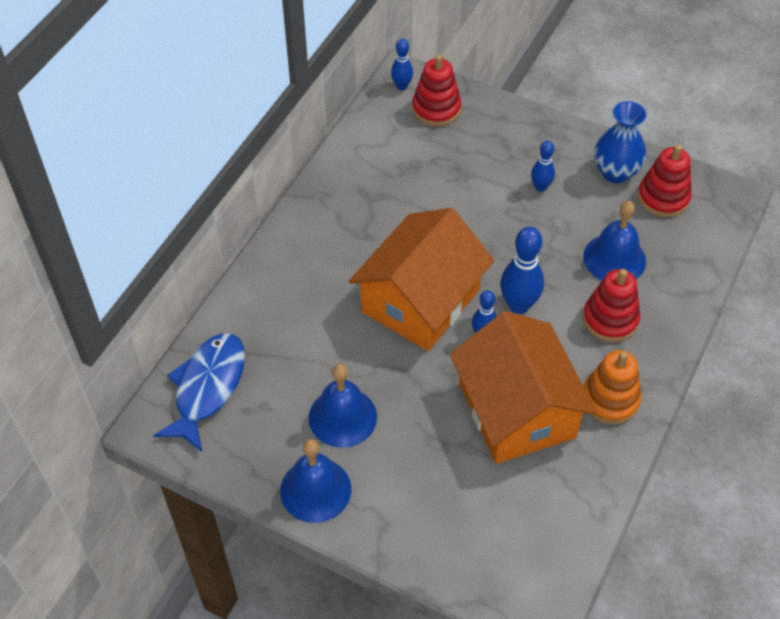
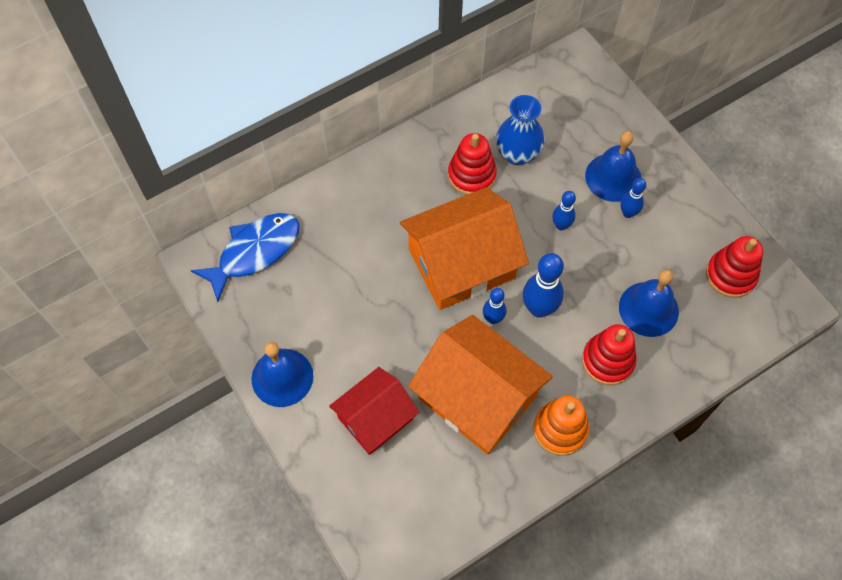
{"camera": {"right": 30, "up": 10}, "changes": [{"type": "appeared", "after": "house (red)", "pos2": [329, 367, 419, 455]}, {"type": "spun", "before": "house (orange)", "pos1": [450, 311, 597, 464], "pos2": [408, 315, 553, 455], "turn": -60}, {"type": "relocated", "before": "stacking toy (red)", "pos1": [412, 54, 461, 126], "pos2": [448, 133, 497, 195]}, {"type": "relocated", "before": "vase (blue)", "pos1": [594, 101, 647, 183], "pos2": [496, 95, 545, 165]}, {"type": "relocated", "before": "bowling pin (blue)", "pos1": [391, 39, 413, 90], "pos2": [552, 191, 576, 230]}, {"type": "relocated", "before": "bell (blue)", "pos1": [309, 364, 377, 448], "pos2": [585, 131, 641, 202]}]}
...
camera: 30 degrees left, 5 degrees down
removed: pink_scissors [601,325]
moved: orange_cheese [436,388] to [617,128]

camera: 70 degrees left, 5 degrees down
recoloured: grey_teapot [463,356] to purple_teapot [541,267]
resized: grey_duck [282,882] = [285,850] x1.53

## Description of the task
The required answer is the run of lines above, starting at the line with "camera: 30 degrees left, 5 degrees down" and ending at the line with "removed: pink_scissors [601,325]", reproduced exactly with both ends.

## Your solution
camera: 30 degrees left, 5 degrees down
removed: pink_scissors [601,325]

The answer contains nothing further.